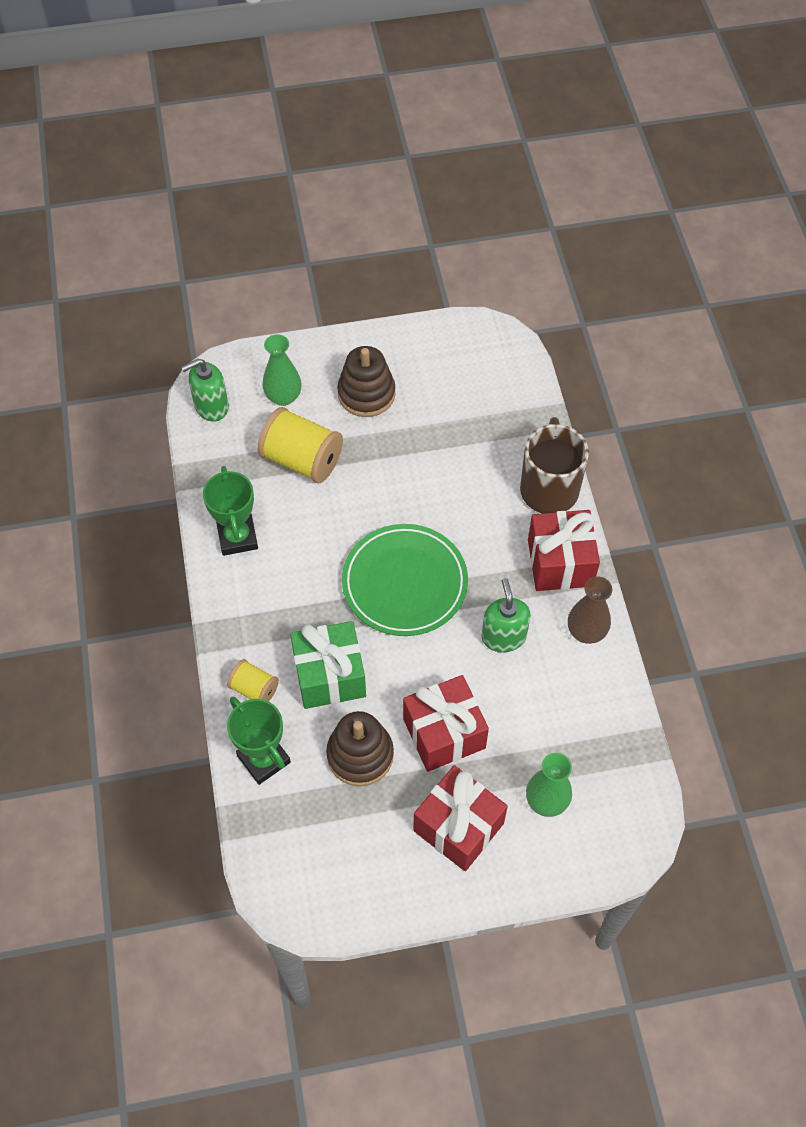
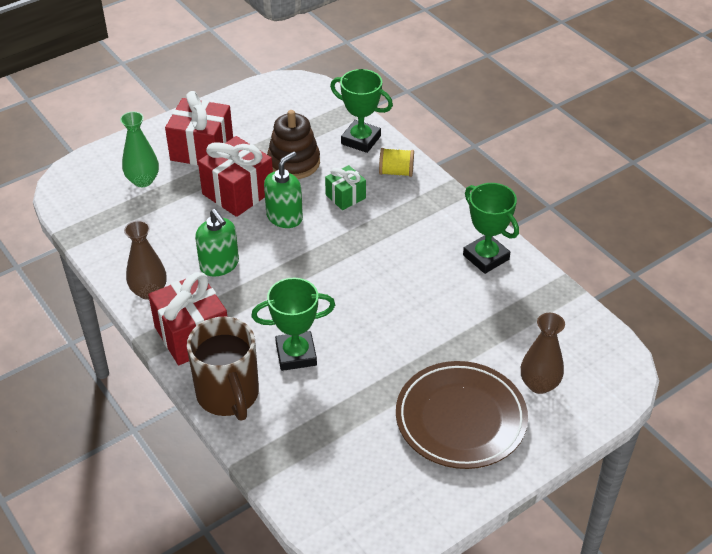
camera: 155 degrees right, 15 degrees down
(211, 406) = (598, 349): green soap dispenser -> green soap dispenser (284, 217)
(283, 397) = (539, 384): green vase -> brown vase
(302, 460) = (478, 335): yellow spool -> none
(329, 676) = (345, 196): green gift -> green gift, size x0.56
(366, 394) = (460, 418): brown stacking toy -> brown plate
(404, 583) = (323, 273): green plate -> none
(473, 504) = (296, 354): none -> green trophy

_____

Using the listing above, return word for word each line from the one that has "(211, 406) = (598, 349): green" through the one that has "(329, 676) = (345, 196): green", and no line outside that range.

(211, 406) = (598, 349): green soap dispenser -> green soap dispenser (284, 217)
(283, 397) = (539, 384): green vase -> brown vase
(302, 460) = (478, 335): yellow spool -> none
(329, 676) = (345, 196): green gift -> green gift, size x0.56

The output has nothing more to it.